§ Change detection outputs

'''

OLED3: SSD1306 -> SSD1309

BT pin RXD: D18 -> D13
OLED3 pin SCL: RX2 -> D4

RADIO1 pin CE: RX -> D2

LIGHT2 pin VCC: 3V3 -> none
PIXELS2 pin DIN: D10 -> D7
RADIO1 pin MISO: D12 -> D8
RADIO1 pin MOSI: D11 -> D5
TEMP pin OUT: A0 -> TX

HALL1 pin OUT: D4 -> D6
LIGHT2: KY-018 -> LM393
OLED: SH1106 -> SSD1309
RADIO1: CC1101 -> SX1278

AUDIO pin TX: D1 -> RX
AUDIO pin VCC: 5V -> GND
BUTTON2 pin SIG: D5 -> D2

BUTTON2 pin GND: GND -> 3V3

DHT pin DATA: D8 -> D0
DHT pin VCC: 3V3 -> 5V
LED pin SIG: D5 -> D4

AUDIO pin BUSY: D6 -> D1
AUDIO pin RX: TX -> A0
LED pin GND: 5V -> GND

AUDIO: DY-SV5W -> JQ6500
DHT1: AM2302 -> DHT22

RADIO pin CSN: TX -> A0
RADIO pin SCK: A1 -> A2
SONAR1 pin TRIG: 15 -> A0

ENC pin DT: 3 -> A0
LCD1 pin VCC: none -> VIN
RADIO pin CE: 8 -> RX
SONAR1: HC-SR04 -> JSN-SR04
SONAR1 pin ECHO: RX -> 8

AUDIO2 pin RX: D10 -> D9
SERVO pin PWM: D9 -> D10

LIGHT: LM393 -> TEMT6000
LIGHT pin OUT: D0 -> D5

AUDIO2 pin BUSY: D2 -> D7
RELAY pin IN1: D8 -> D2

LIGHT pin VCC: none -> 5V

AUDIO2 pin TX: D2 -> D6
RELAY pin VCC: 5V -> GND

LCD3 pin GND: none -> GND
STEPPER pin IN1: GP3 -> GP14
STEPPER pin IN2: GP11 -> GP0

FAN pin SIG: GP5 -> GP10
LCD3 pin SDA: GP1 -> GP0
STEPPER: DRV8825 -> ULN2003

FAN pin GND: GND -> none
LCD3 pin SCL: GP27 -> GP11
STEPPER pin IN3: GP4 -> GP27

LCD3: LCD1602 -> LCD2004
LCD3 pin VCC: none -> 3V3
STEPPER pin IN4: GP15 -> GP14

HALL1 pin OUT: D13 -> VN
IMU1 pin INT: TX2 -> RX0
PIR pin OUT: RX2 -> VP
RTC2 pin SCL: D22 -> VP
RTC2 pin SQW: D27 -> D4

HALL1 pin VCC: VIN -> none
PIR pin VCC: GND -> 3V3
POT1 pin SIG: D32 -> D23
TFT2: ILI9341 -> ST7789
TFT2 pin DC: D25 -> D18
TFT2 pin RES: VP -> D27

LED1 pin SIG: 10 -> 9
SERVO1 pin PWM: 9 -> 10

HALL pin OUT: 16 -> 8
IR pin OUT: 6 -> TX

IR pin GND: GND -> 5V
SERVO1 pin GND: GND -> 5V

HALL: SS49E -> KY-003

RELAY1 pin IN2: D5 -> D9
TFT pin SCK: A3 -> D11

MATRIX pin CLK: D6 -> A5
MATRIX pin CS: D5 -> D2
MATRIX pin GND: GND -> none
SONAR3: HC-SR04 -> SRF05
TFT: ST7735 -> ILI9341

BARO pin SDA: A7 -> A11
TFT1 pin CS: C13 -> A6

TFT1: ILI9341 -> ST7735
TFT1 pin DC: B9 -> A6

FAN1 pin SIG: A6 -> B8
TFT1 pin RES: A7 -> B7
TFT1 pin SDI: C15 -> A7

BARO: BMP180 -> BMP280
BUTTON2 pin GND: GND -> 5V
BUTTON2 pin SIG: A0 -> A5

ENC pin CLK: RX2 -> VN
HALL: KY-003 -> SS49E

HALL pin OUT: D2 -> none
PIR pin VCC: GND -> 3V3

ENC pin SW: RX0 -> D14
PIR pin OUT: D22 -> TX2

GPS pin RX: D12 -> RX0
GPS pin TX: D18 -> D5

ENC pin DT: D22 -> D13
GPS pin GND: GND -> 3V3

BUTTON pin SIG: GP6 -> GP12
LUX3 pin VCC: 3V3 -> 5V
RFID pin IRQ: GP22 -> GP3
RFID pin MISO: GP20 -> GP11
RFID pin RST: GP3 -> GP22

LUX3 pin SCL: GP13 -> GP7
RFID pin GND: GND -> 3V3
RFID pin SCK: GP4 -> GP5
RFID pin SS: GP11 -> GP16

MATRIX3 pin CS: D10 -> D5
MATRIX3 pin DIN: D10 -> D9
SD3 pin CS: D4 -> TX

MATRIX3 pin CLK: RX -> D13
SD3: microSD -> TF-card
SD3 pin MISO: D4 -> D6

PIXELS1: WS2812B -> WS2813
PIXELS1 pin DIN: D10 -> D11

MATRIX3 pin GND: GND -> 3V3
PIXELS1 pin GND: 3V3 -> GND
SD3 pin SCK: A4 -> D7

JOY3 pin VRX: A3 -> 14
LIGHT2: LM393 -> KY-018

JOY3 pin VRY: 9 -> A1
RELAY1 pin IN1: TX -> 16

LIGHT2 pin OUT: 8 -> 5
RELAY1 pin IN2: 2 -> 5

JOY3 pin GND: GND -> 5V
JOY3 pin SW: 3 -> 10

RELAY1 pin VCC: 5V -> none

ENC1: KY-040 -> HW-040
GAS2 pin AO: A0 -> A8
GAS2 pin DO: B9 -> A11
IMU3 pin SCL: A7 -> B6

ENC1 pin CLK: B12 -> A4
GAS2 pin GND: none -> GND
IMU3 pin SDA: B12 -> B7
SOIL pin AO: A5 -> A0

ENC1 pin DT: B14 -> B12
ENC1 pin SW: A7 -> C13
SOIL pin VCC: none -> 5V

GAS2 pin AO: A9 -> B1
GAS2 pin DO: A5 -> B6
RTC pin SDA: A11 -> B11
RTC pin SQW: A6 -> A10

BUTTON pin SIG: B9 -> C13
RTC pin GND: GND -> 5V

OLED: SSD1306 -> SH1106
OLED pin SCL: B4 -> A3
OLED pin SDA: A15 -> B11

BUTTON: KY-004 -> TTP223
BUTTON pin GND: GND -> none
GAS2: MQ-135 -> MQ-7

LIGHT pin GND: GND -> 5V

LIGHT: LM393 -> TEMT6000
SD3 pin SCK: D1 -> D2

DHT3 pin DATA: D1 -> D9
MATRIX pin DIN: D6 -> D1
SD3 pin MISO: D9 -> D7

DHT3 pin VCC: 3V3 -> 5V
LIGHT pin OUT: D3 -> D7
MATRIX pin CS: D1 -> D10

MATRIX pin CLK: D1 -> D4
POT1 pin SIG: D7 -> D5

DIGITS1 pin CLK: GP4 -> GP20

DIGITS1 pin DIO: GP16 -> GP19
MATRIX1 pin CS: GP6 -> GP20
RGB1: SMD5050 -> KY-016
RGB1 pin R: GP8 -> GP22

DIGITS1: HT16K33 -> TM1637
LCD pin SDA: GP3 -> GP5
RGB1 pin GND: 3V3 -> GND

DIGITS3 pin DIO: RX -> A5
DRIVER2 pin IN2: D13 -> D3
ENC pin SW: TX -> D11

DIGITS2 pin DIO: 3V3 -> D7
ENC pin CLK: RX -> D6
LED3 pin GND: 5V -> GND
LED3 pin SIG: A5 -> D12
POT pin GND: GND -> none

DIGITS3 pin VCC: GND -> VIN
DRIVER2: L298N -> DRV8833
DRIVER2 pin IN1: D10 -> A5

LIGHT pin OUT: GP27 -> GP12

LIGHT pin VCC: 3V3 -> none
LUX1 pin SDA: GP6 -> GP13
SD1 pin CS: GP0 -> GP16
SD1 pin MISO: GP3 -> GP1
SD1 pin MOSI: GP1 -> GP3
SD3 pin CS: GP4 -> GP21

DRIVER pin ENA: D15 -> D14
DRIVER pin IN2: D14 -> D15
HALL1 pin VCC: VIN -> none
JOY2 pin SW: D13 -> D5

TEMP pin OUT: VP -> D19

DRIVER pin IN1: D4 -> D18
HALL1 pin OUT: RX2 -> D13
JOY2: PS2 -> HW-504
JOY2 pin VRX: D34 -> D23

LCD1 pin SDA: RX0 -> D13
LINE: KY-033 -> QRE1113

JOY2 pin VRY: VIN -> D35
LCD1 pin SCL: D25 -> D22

'''

§ Work to be completed
Your task is to restate, word for word, only those lines above that fall between the line holding "TFT1 pin DC: B9 -> A6" and the line holding "OLED pin SDA: A15 -> B11", inclusive.

§ Reply to the exercise
TFT1 pin DC: B9 -> A6

FAN1 pin SIG: A6 -> B8
TFT1 pin RES: A7 -> B7
TFT1 pin SDI: C15 -> A7

BARO: BMP180 -> BMP280
BUTTON2 pin GND: GND -> 5V
BUTTON2 pin SIG: A0 -> A5

ENC pin CLK: RX2 -> VN
HALL: KY-003 -> SS49E

HALL pin OUT: D2 -> none
PIR pin VCC: GND -> 3V3

ENC pin SW: RX0 -> D14
PIR pin OUT: D22 -> TX2

GPS pin RX: D12 -> RX0
GPS pin TX: D18 -> D5

ENC pin DT: D22 -> D13
GPS pin GND: GND -> 3V3

BUTTON pin SIG: GP6 -> GP12
LUX3 pin VCC: 3V3 -> 5V
RFID pin IRQ: GP22 -> GP3
RFID pin MISO: GP20 -> GP11
RFID pin RST: GP3 -> GP22

LUX3 pin SCL: GP13 -> GP7
RFID pin GND: GND -> 3V3
RFID pin SCK: GP4 -> GP5
RFID pin SS: GP11 -> GP16

MATRIX3 pin CS: D10 -> D5
MATRIX3 pin DIN: D10 -> D9
SD3 pin CS: D4 -> TX

MATRIX3 pin CLK: RX -> D13
SD3: microSD -> TF-card
SD3 pin MISO: D4 -> D6

PIXELS1: WS2812B -> WS2813
PIXELS1 pin DIN: D10 -> D11

MATRIX3 pin GND: GND -> 3V3
PIXELS1 pin GND: 3V3 -> GND
SD3 pin SCK: A4 -> D7

JOY3 pin VRX: A3 -> 14
LIGHT2: LM393 -> KY-018

JOY3 pin VRY: 9 -> A1
RELAY1 pin IN1: TX -> 16

LIGHT2 pin OUT: 8 -> 5
RELAY1 pin IN2: 2 -> 5

JOY3 pin GND: GND -> 5V
JOY3 pin SW: 3 -> 10

RELAY1 pin VCC: 5V -> none

ENC1: KY-040 -> HW-040
GAS2 pin AO: A0 -> A8
GAS2 pin DO: B9 -> A11
IMU3 pin SCL: A7 -> B6

ENC1 pin CLK: B12 -> A4
GAS2 pin GND: none -> GND
IMU3 pin SDA: B12 -> B7
SOIL pin AO: A5 -> A0

ENC1 pin DT: B14 -> B12
ENC1 pin SW: A7 -> C13
SOIL pin VCC: none -> 5V

GAS2 pin AO: A9 -> B1
GAS2 pin DO: A5 -> B6
RTC pin SDA: A11 -> B11
RTC pin SQW: A6 -> A10

BUTTON pin SIG: B9 -> C13
RTC pin GND: GND -> 5V

OLED: SSD1306 -> SH1106
OLED pin SCL: B4 -> A3
OLED pin SDA: A15 -> B11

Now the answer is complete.